*SOURCE MATERIAL*

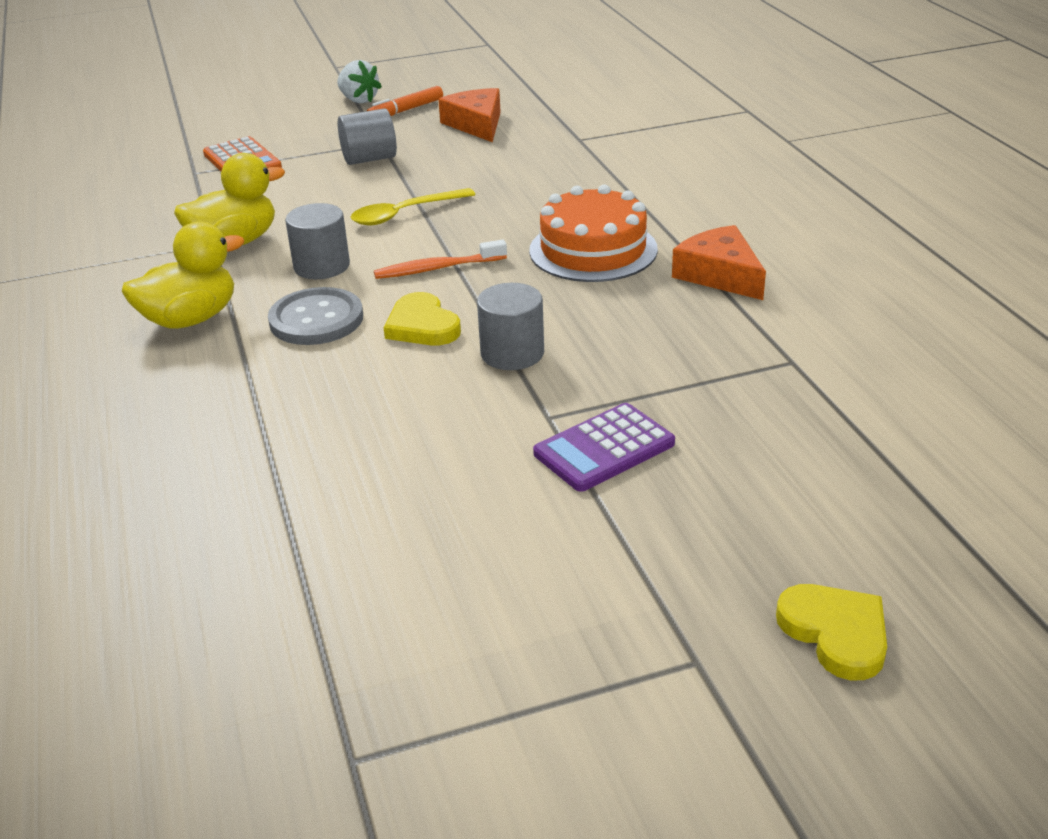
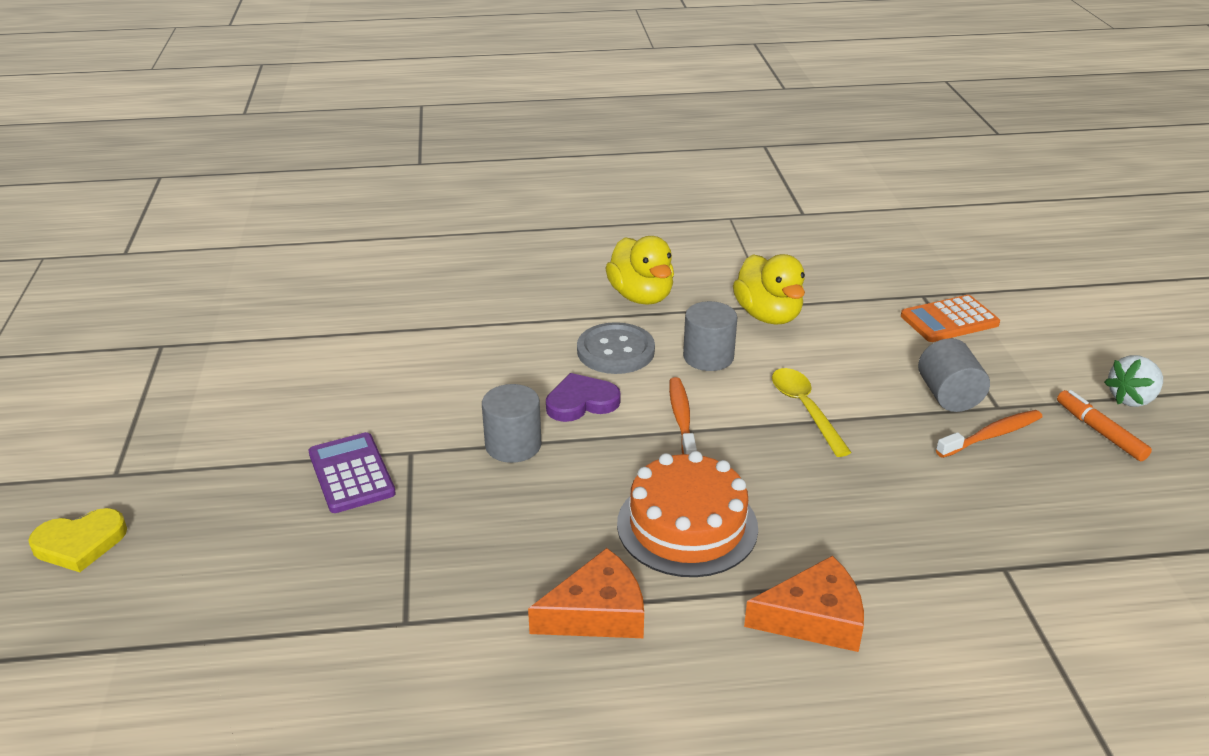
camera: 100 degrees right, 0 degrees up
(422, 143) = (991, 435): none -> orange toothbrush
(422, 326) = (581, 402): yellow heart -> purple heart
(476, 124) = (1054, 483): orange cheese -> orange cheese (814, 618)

* * *

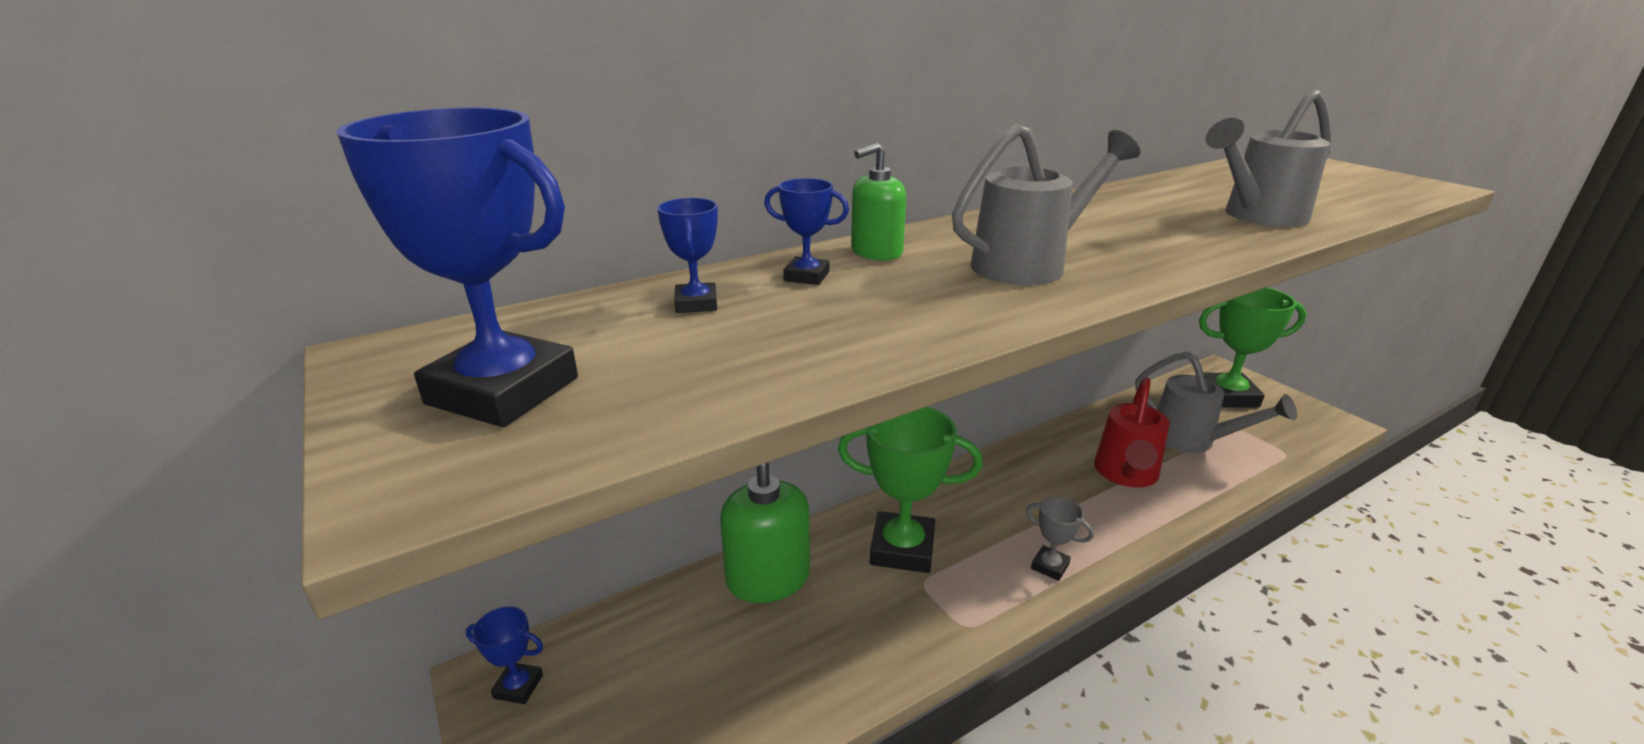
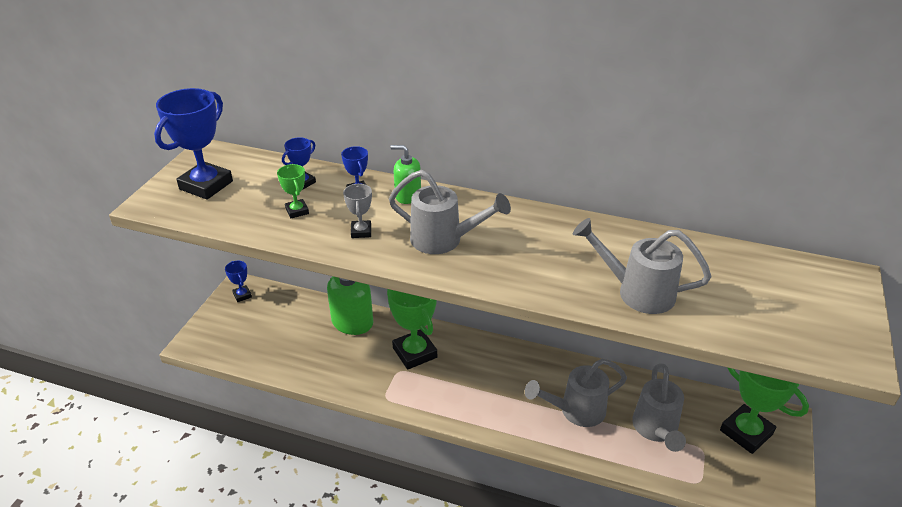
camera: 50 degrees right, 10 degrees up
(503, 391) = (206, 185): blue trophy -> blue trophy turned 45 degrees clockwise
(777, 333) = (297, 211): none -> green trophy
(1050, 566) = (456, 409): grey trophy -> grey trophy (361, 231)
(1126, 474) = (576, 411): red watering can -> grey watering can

*TO DO*
Retype the records above, but only those lines that fall between the line containing "(422, 143) = (991, 435): none" and the line containing "(476, 124) = (1054, 483): orange", with both of those lines included, exactly as written.

*PROBLEM SOLUTION*
(422, 143) = (991, 435): none -> orange toothbrush
(422, 326) = (581, 402): yellow heart -> purple heart
(476, 124) = (1054, 483): orange cheese -> orange cheese (814, 618)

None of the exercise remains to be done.